:: REQUIREMENTS ::
Rewrite the lines of every row below as a JSON list of strings, one string per line, skipping blank lines and leaving out the pictures.

━━━━━━━━━━━━━━━━━━━━

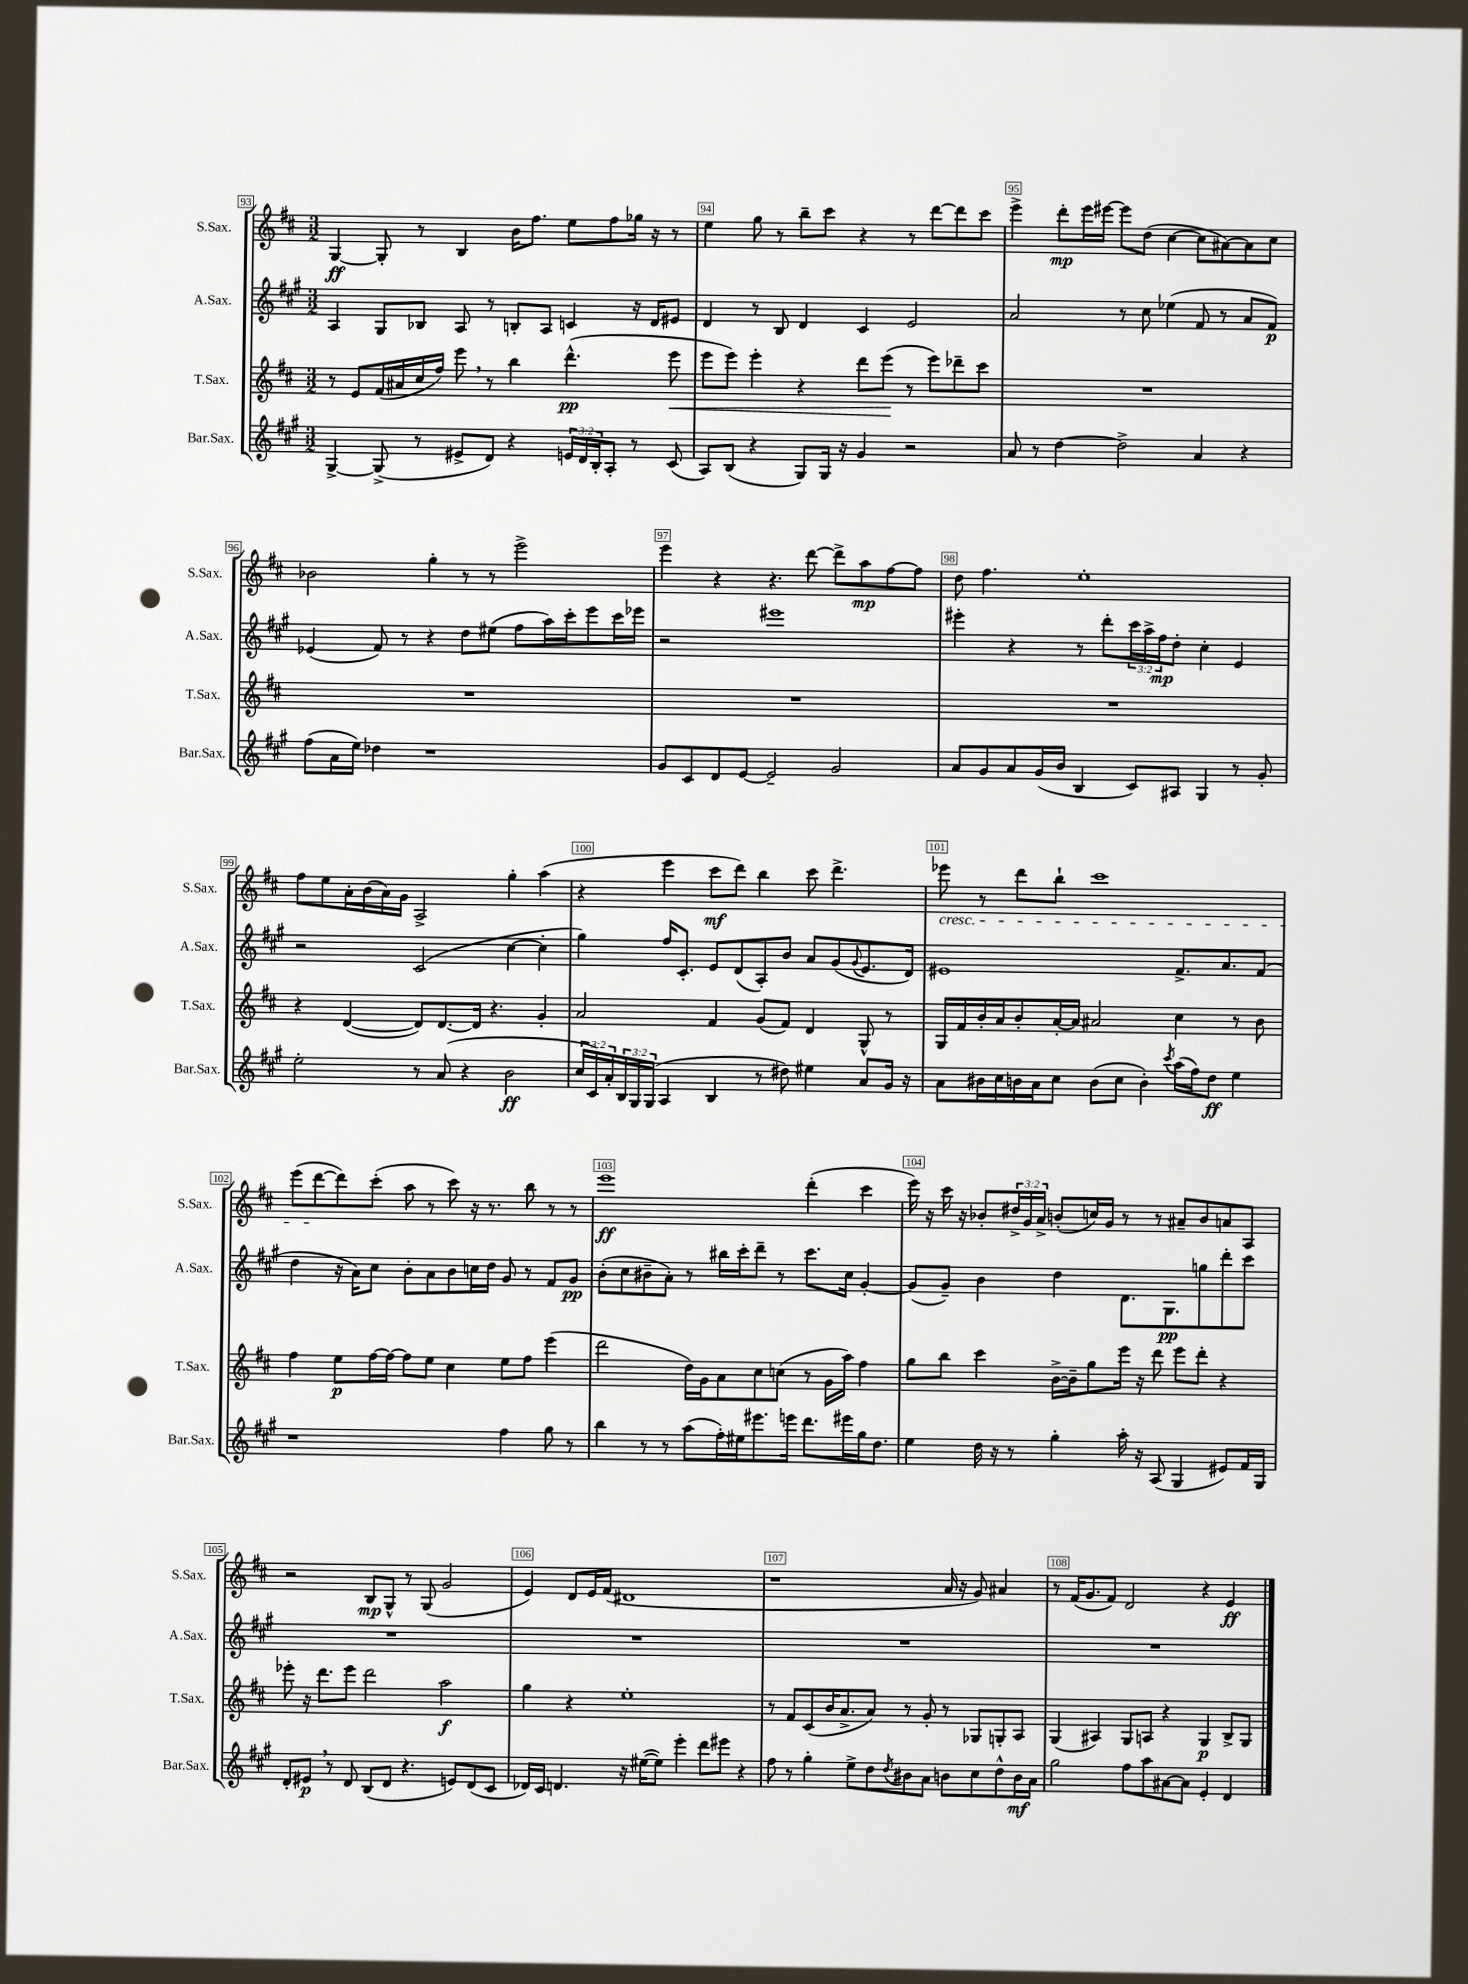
<<
\new StaffGroup <<
\new Staff = "s0" \with { instrumentName = "S.Sax." shortInstrumentName = "S.Sax." } {
    \clef treble \key d \major \numericTimeSignature \time 3/2 \override Staff.TupletNumber.text = #tuplet-number::calc-fraction-text
    g4~\ff g8-. r8 b4 b'16 fis''8. e''8 fis''8 ges''16 r16 r8 |
    e''4 g''8 r8 b''8-- cis'''8 r4 r8 d'''8~ d'''8 cis'''8 |
    e'''4-> d'''8-.\mp e'''16 eis'''16~ eis'''8 d''8( cis''4~ cis''8 ais'8~) ais'8 cis''8 |
    bes'2 g''4-. r8 r8 e'''2-> |
    e'''4 r4 r4. d'''8~ d'''8-> a''8\mp fis''8~ fis''8 |
    d''8 fis''4. e''1-. |
    fis''8 e''8 a'16-. b'16( a'16) g'16 a2-> g''4-. a''4( |
    r4 e'''4 cis'''8\mf d'''8) b''4 cis'''8 d'''4.-> |
    ees'''8\cresc r8 d'''8 b''8-! cis'''1 |
    e'''8( d'''8~\! d'''8) cis'''8-.( a''8 r8 cis'''8) r16 r8. b''8 r8 r8 |
    e'''1\ff d'''4-.( cis'''4 |
    e'''16) r16 cis'''16 r16 bes'8-. \tuplet 3/2 { dis''16-> g'16 a'16-> } b'8-.( c''16) g'16 r8 r8 ais'8-- b'8 a'8 a8 |
    r2 b8\mp g8-^ r8 g8( g'2 |
    e'4) d'8 e'16 fis'16( dis'1 |
    r1 a'16 r16 g'8) ais'4 |
    r8 fis'16( g'8. fis'8) d'2 r4 e'4\ff \bar "|." |
}
\new Staff = "s1" \with { instrumentName = "A.Sax." shortInstrumentName = "A.Sax." } {
    \clef treble \key a \major \numericTimeSignature \time 3/2 \override Staff.TupletNumber.text = #tuplet-number::calc-fraction-text
    a4 gis8 bes8 a8 r8 b8-. a8 c'4 r16 d'16 eis'8 |
    d'4 r8 b8 d'4 cis'4 e'2 |
    a'2 r8 cis''8 ees''4( fis'8 r8 a'8 fis'8\p) |
    ees'4( fis'8) r8 r4 d''8 eis''8( fis''8 a''16) cis'''16-. e'''8 cis'''16 ees'''16 |
    r2 eis'''1 |
    eis'''4-. r4 r8 d'''8-. \tuplet 3/2 { cis'''16 a''16-> fis''16\mp } d''8-. cis''4-. e'4 |
    r2 cis'2( cis''4~ cis''4-. |
    gis''4) fis''16 cis'8.-. e'8 d'8( a8-.) b'8 a'8 gis'8( \appoggiatura { gis'8 } e'8. d'16) |
    eis'1 fis'8.-> a'8. fis'8( |
    d''4 r16 a'16) cis''8 b'8-. a'8 b'8 c''16 d''16 gis'8 r8 fis'8 gis'8\pp |
    b'8-.( cis''8 bis'8-- a'8-.) r8 bis''16 cis'''16-. d'''8-- r8 cis'''8. cis''16 gis'4~-. |
    gis'8( gis'8--) b'4 d''4 d'8. gis8.\pp g''8 d'''8-. cis'''8 |
    R1. |
    R1. |
    R1. |
    R1. \bar "|." |
}
\new Staff = "s2" \with { instrumentName = "T.Sax." shortInstrumentName = "T.Sax." } {
    \clef treble \key d \major \numericTimeSignature \time 3/2
    r8 e'8 fis'16( ais'16 cis''16 fis''16) e'''8 \breathe r8 b''4 d'''4.-^\pp( e'''8\< |
    e'''8 e'''8) e'''4-. r4 d'''8 e'''8\!( r8 e'''8) des'''8-- cis'''8 |
    R1. |
    R1. |
    R1. |
    R1. |
    r4 d'4~( d'8) d'8.~ d'16 r4. g'4-. |
    a'2 fis'4 g'8( fis'8) d'4 g8-^ r8 |
    g16 fis'16 b'16-. a'16 b'8-. a'16~-. a'16 ais'2 cis''4 r8 b'8 |
    fis''4 e''8\p fis''16~ fis''16~ fis''8 e''8 cis''4 e''8 fis''8 e'''4( |
    d'''2 d''16) g'16 a'8 cis''8 c''8( r8 g'16 a''16) fis''4 |
    g''8 b''8 cis'''4 b'16~-> b'16-- g''8 e'''16 r16 d'''8 e'''8 d'''8-. r4 |
    ees'''8-. r16 d'''8. ees'''8 d'''2 a''2\f |
    g''4 r4 e''1-. |
    r8 fis'8 cis'8( b'16 a'8.-> a'8) r8 g'8-. r8 ges8 g8-. a8 |
    g4( ais4) g8 a8 r4 g4\p b8-> g8 \bar "|." |
}
\new Staff = "s3" \with { instrumentName = "Bar.Sax." shortInstrumentName = "Bar.Sax." } {
    \clef treble \key a \major \numericTimeSignature \time 3/2 \override Staff.TupletNumber.text = #tuplet-number::calc-fraction-text
    gis4~-> gis8->( r8 eis'8-> d'8) r4 \tuplet 3/2 { e'16 d'16 b16-. } a8-. r8 cis'8( |
    a8) b8( r4 gis8) gis16 r16 gis'4 r2 |
    a'8 r8 d''4~ d''2-> a'4 r4 |
    fis''8( a'16 e''16) des''4 r1 |
    gis'8 cis'8 d'8 e'8~ e'2-- gis'2 |
    a'8 gis'8 a'8 gis'16( b'16 b4 cis'8) ais8 gis4 r8 gis'8-. |
    e''2-. r8 a'8( r4 b'2\ff |
    \tuplet 3/2 { cis''16 cis'16) a'16-. } \tuplet 3/2 { b16 gis16 gis16( } a4 b4 r8 dis''8) eis''4 a'8 gis'16 r16 |
    a'8 bis'16 cis''16 b'16 a'16 cis''8 b'8( cis''8 b'4-.) \acciaccatura { cis'''8 } a''16( fis''16) d''8\ff e''4 |
    r1 fis''4 gis''8 r8 |
    b''4 r8 r8 a''8( fis''16-.) eis''16 eis'''8. e'''16 d'''8. eis'''16 gis''16 d''8. |
    e''4 d''16 r16 r8 gis''4-. a''16-. r16 a8( gis4 eis'8) fis'16 gis16 |
    d'8-. eis'8\p \breathe r8 d'8 b8( d'8 r4. e'8) d'8( cis'8 |
    des'16) cis'16 d'4. r16 eis''16~( eis''8) e'''4-. d'''8 eis'''8 r4 |
    fis''8 r8 gis''4-. e''8-> d''8 \acciaccatura { d''8 } bis'8 a'8 b'8 cis''8 d''8-^ b'16\mf a'16 |
    gis''2 fis''8 a''8 ais'8~ ais'8 e'4-. d'4 \bar "|." |
}
>>
>>
\layout { \context { \Score currentBarNumber = #93 \override BarNumber.break-visibility = ##(#f #t #t) barNumberVisibility = #all-bar-numbers-visible \override BarNumber.stencil = #(make-stencil-boxer 0.1 0.3 ly:text-interface::print) } }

━━━━━━━━━━━━━━━━━━━━

:: TASK OUTPUT ::
[
  "<<",
  "\\new StaffGroup <<",
  "\\new Staff = \"s0\" \\with { instrumentName = \"S.Sax.\" shortInstrumentName = \"S.Sax.\" } {",
  "    \\clef treble \\key d \\major \\numericTimeSignature \\time 3/2 \\override Staff.TupletNumber.text = #tuplet-number::calc-fraction-text",
  "    g4~\\ff g8-. r8 b4 b'16 fis''8. e''8 fis''8 ges''16 r16 r8 |",
  "    e''4 g''8 r8 b''8-- cis'''8 r4 r8 d'''8~ d'''8 cis'''8 |",
  "    e'''4-> d'''8-.\\mp e'''16 eis'''16~ eis'''8 d''8( cis''4~ cis''8 ais'8~) ais'8 cis''8 |",
  "    bes'2 g''4-. r8 r8 e'''2-> |",
  "    e'''4 r4 r4. d'''8~ d'''8-> a''8\\mp fis''8~ fis''8 |",
  "    d''8 fis''4. e''1-. |",
  "    fis''8 e''8 a'16-. b'16( a'16) g'16 a2-> g''4-. a''4( |",
  "    r4 e'''4 cis'''8\\mf d'''8) b''4 cis'''8 d'''4.-> |",
  "    ees'''8\\cresc r8 d'''8 b''8-! cis'''1 |",
  "    e'''8( d'''8~\\! d'''8) cis'''8-.( a''8 r8 cis'''8) r16 r8. b''8 r8 r8 |",
  "    e'''1\\ff d'''4-.( cis'''4 |",
  "    e'''16) r16 cis'''16 r16 bes'8-. \\tuplet 3/2 { dis''16-> g'16 a'16-> } b'8-.( c''16) g'16 r8 r8 ais'8-- b'8 a'8 a8 |",
  "    r2 b8\\mp g8-^ r8 g8( g'2 |",
  "    e'4) d'8 e'16 fis'16( dis'1 |",
  "    r1 a'16 r16 g'8) ais'4 |",
  "    r8 fis'16( g'8. fis'8) d'2 r4 e'4\\ff \\bar \"|.\" |",
  "}",
  "\\new Staff = \"s1\" \\with { instrumentName = \"A.Sax.\" shortInstrumentName = \"A.Sax.\" } {",
  "    \\clef treble \\key a \\major \\numericTimeSignature \\time 3/2 \\override Staff.TupletNumber.text = #tuplet-number::calc-fraction-text",
  "    a4 gis8 bes8 a8 r8 b8-. a8 c'4 r16 d'16 eis'8 |",
  "    d'4 r8 b8 d'4 cis'4 e'2 |",
  "    a'2 r8 cis''8 ees''4( fis'8 r8 a'8 fis'8\\p) |",
  "    ees'4( fis'8) r8 r4 d''8 eis''8( fis''8 a''16) cis'''16-. e'''8 cis'''16 ees'''16 |",
  "    r2 eis'''1 |",
  "    eis'''4-. r4 r8 d'''8-. \\tuplet 3/2 { cis'''16 a''16-> fis''16\\mp } d''8-. cis''4-. e'4 |",
  "    r2 cis'2( cis''4~ cis''4-. |",
  "    gis''4) fis''16 cis'8.-. e'8 d'8( a8-.) b'8 a'8 gis'8( \\appoggiatura { gis'8 } e'8. d'16) |",
  "    eis'1 fis'8.-> a'8. fis'8( |",
  "    d''4 r16 a'16) cis''8 b'8-. a'8 b'8 c''16 d''16 gis'8 r8 fis'8 gis'8\\pp |",
  "    b'8-.( cis''8 bis'8-- a'8-.) r8 bis''16 cis'''16-. d'''8-- r8 cis'''8. cis''16 gis'4~-. |",
  "    gis'8( gis'8--) b'4 d''4 d'8. gis8.\\pp g''8 d'''8-. cis'''8 |",
  "    R1. |",
  "    R1. |",
  "    R1. |",
  "    R1. \\bar \"|.\" |",
  "}",
  "\\new Staff = \"s2\" \\with { instrumentName = \"T.Sax.\" shortInstrumentName = \"T.Sax.\" } {",
  "    \\clef treble \\key d \\major \\numericTimeSignature \\time 3/2",
  "    r8 e'8 fis'16( ais'16 cis''16 fis''16) e'''8 \\breathe r8 b''4 d'''4.-^\\pp( e'''8\\< |",
  "    e'''8 e'''8) e'''4-. r4 d'''8 e'''8\\!( r8 e'''8) des'''8-- cis'''8 |",
  "    R1. |",
  "    R1. |",
  "    R1. |",
  "    R1. |",
  "    r4 d'4~( d'8) d'8.~ d'16 r4. g'4-. |",
  "    a'2 fis'4 g'8( fis'8) d'4 g8-^ r8 |",
  "    g16 fis'16 b'16-. a'16 b'8-. a'16~-. a'16 ais'2 cis''4 r8 b'8 |",
  "    fis''4 e''8\\p fis''16~ fis''16~ fis''8 e''8 cis''4 e''8 fis''8 e'''4( |",
  "    d'''2 d''16) g'16 a'8 cis''8 c''8( r8 g'16 a''16) fis''4 |",
  "    g''8 b''8 cis'''4 b'16~-> b'16-- g''8 e'''16 r16 d'''8 e'''8 d'''8-. r4 |",
  "    ees'''8-. r16 d'''8. ees'''8 d'''2 a''2\\f |",
  "    g''4 r4 e''1-. |",
  "    r8 fis'8 cis'8( b'16 a'8.-> a'8) r8 g'8-. r8 ges8 g8-. a8 |",
  "    g4( ais4) g8 a8 r4 g4\\p b8-> g8 \\bar \"|.\" |",
  "}",
  "\\new Staff = \"s3\" \\with { instrumentName = \"Bar.Sax.\" shortInstrumentName = \"Bar.Sax.\" } {",
  "    \\clef treble \\key a \\major \\numericTimeSignature \\time 3/2 \\override Staff.TupletNumber.text = #tuplet-number::calc-fraction-text",
  "    gis4~-> gis8->( r8 eis'8-> d'8) r4 \\tuplet 3/2 { e'16 d'16 b16-. } a8-. r8 cis'8( |",
  "    a8) b8( r4 gis8) gis16 r16 gis'4 r2 |",
  "    a'8 r8 d''4~ d''2-> a'4 r4 |",
  "    fis''8( a'16 e''16) des''4 r1 |",
  "    gis'8 cis'8 d'8 e'8~ e'2-- gis'2 |",
  "    a'8 gis'8 a'8 gis'16( b'16 b4 cis'8) ais8 gis4 r8 gis'8-. |",
  "    e''2-. r8 a'8( r4 b'2\\ff |",
  "    \\tuplet 3/2 { cis''16 cis'16) a'16-. } \\tuplet 3/2 { b16 gis16 gis16( } a4 b4 r8 dis''8) eis''4 a'8 gis'16 r16 |",
  "    a'8 bis'16 cis''16 b'16 a'16 cis''8 b'8( cis''8 b'4-.) \\acciaccatura { cis'''8 } a''16( fis''16) d''8\\ff e''4 |",
  "    r1 fis''4 gis''8 r8 |",
  "    b''4 r8 r8 a''8( fis''16-.) eis''16 eis'''8. e'''16 d'''8. eis'''16 gis''16 d''8. |",
  "    e''4 d''16 r16 r8 gis''4-. a''16-. r16 a8( gis4 eis'8) fis'16 gis16 |",
  "    d'8-. eis'8\\p \\breathe r8 d'8 b8( d'8 r4. e'8) d'8( cis'8 |",
  "    des'16) cis'16 d'4. r16 eis''16~( eis''8) e'''4-. d'''8 eis'''8 r4 |",
  "    fis''8 r8 gis''4-. e''8-> d''8 \\acciaccatura { d''8 } bis'8 a'8 b'8 cis''8 d''8-^ b'16\\mf a'16 |",
  "    gis''2 fis''8 a''8 ais'8~ ais'8 e'4-. d'4 \\bar \"|.\" |",
  "}",
  ">>",
  ">>",
  "\\layout { \\context { \\Score currentBarNumber = #93 \\override BarNumber.break-visibility = ##(#f #t #t) barNumberVisibility = #all-bar-numbers-visible \\override BarNumber.stencil = #(make-stencil-boxer 0.1 0.3 ly:text-interface::print) } }"
]